▶ [Goal of the exercise]: Take the entries that follow and return exactly the lines from the one holding "camera: 130 degrees right, 10 degrees down" through the one holding "(660, 396) = (317, 237): orange", both included. Nothing else is needed.

▶ [The input]:

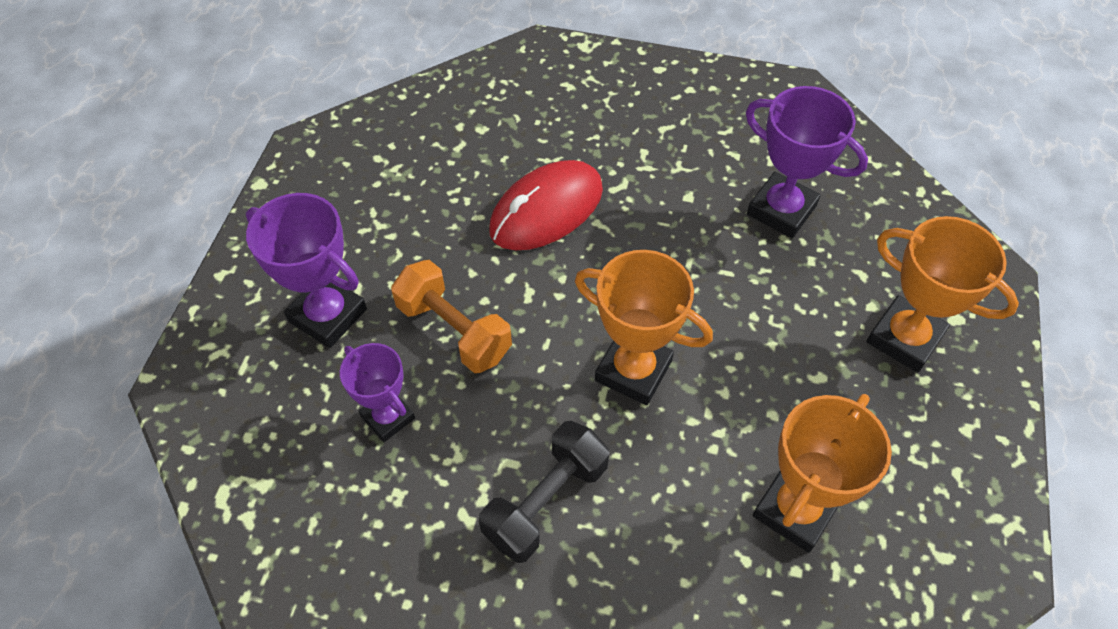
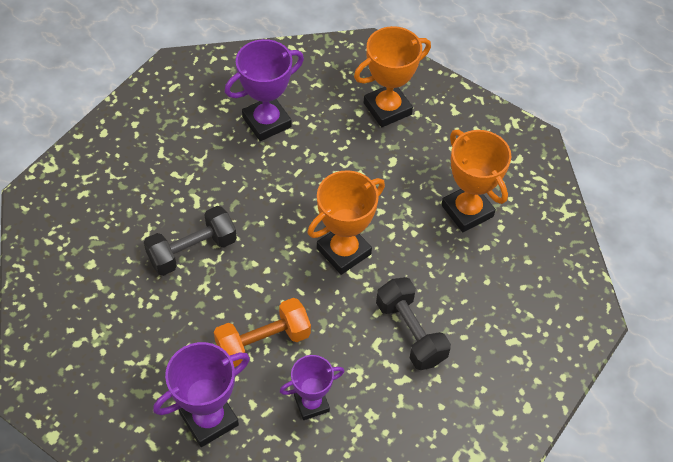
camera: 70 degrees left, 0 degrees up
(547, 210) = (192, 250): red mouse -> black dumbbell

* * *

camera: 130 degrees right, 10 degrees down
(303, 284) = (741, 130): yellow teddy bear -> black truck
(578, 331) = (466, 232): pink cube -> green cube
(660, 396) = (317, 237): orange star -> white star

▶ [Answer to this task]:
camera: 130 degrees right, 10 degrees down
(303, 284) = (741, 130): yellow teddy bear -> black truck
(578, 331) = (466, 232): pink cube -> green cube
(660, 396) = (317, 237): orange star -> white star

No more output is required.